> _TASK REQUIREMENTS_: Of all the entries below, retype only the lines from the one with "camera: 20 degrees right, 25 degrees down" through the one with "(653, 458) = (393, 346): yellow", exactly as they appear.

> _INPUT DATA_:
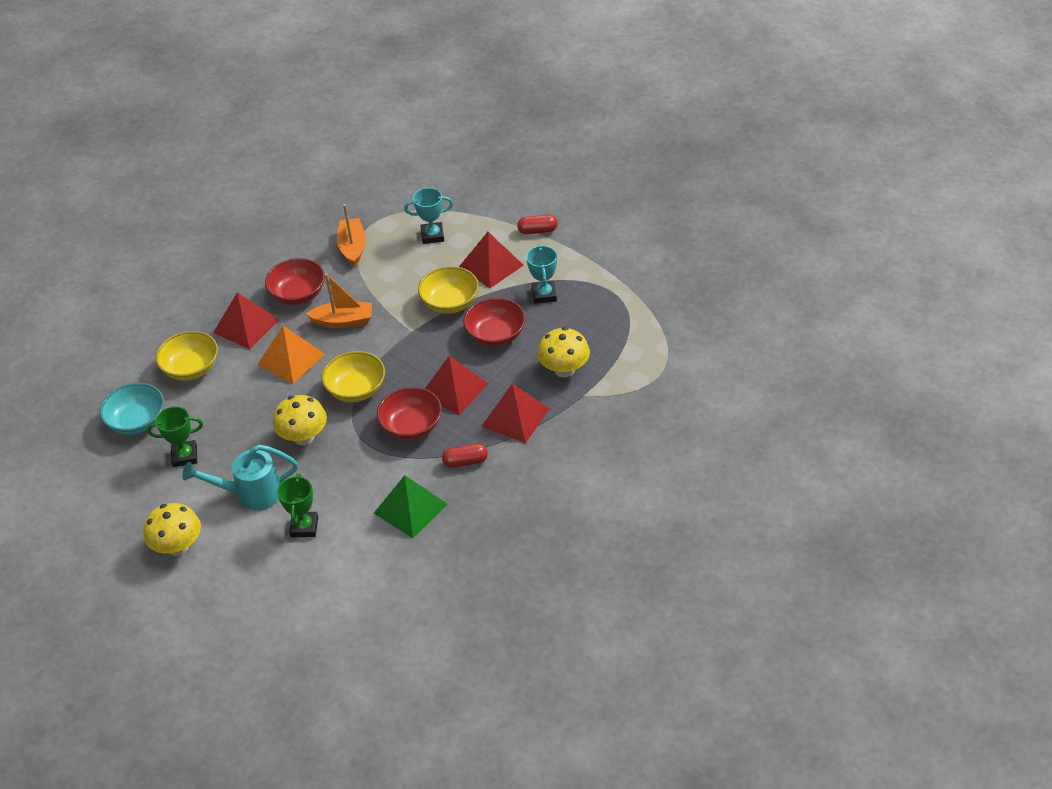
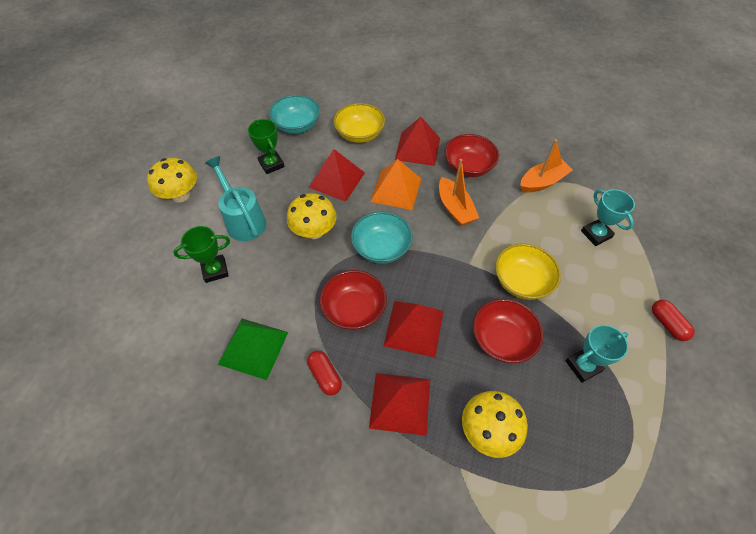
camera: 65 degrees right, 10 degrees up
(356, 389) = (381, 248): yellow bowl -> turquoise bowl
(491, 265) = (591, 298): red pyramid -> red pyramid (337, 180)

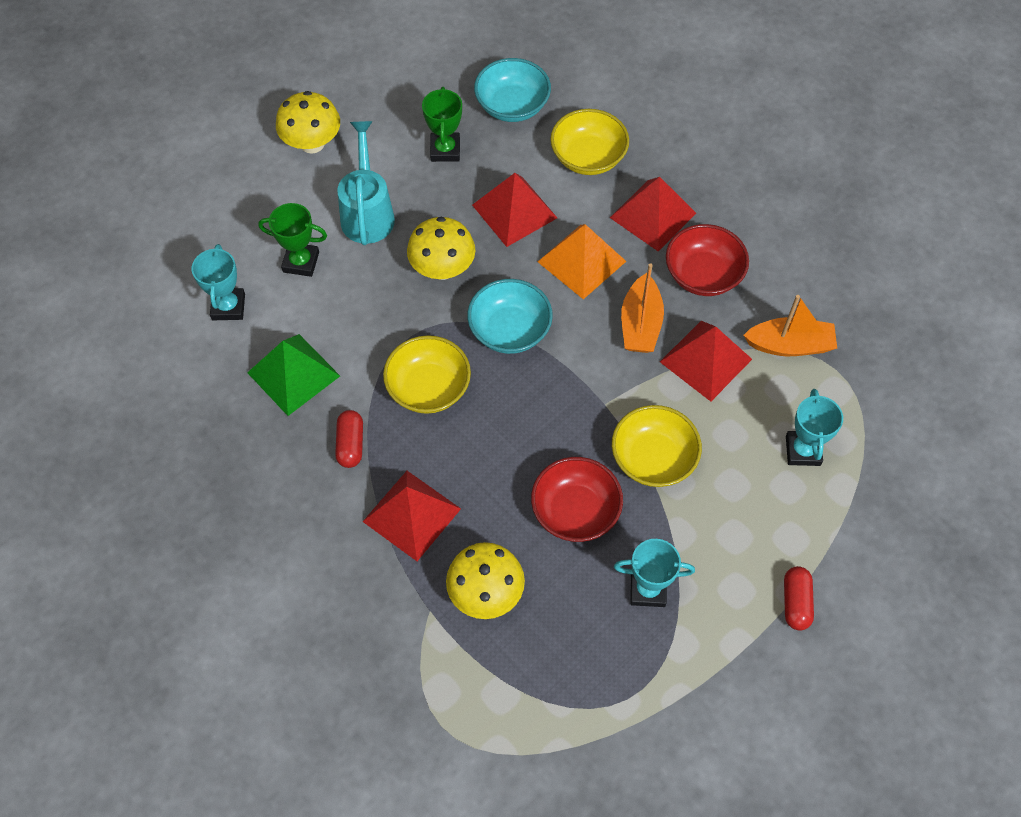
camera: 30 degrees right, 5 degrees up
(177, 325) = (228, 307): none -> turquoise trophy
(354, 309) = (428, 388): red bowl -> yellow bowl
(414, 328) = (482, 445): red pyramid -> red pyramid (706, 360)

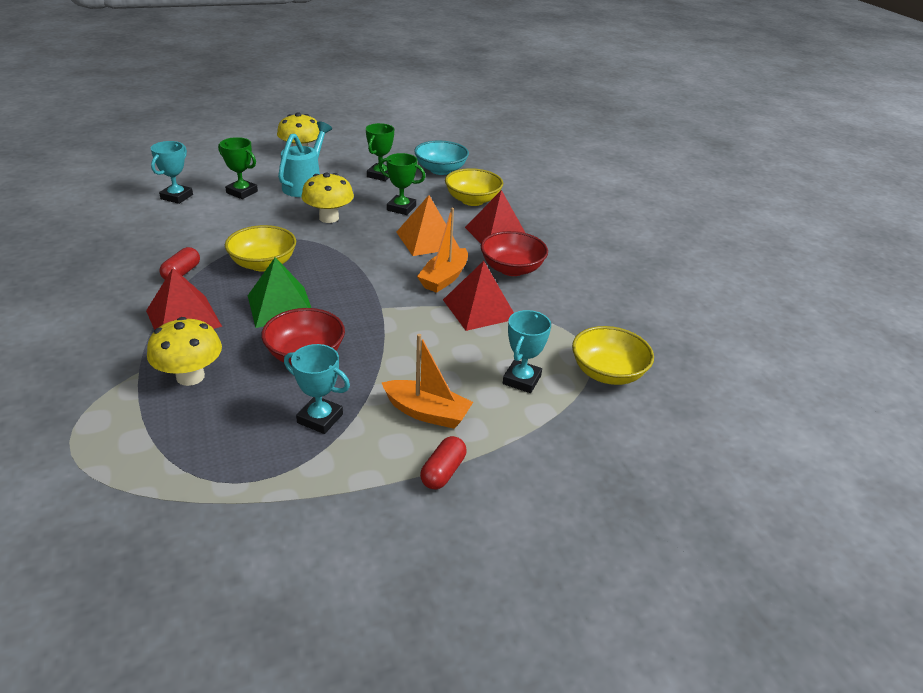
camera: 20 degrees right, 25 degrees down
(293, 374) = (182, 233): green pyramid -> green pyramid (280, 306)
(509, 330) = (347, 255): turquoise bowl -> none
(514, 211) = (401, 208): red pyramid -> green trophy
(653, 458) = (393, 346): yellow bowl -> yellow bowl (607, 373)
(790, 345) = (554, 320): orange boat -> orange boat (427, 412)

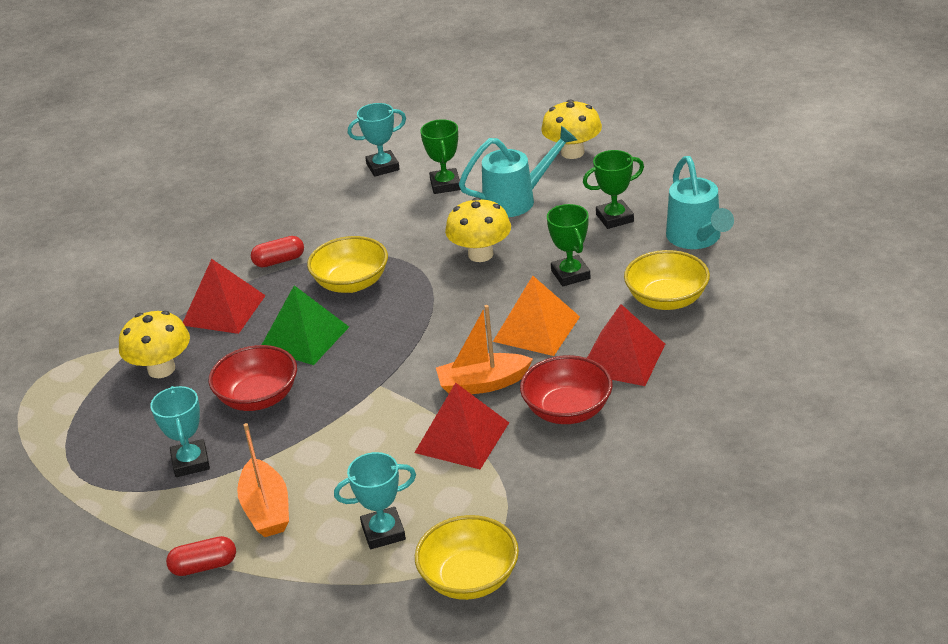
camera: 55 degrees right, 0 degrees up
(440, 170) = (696, 239): turquoise bowl -> turquoise watering can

> _PROBLEM SOLUTION_:
camera: 20 degrees right, 25 degrees down
(293, 374) = (182, 233): green pyramid -> green pyramid (280, 306)
(509, 330) = (347, 255): turquoise bowl -> none
(514, 211) = (401, 208): red pyramid -> green trophy
(653, 458) = (393, 346): yellow bowl -> yellow bowl (607, 373)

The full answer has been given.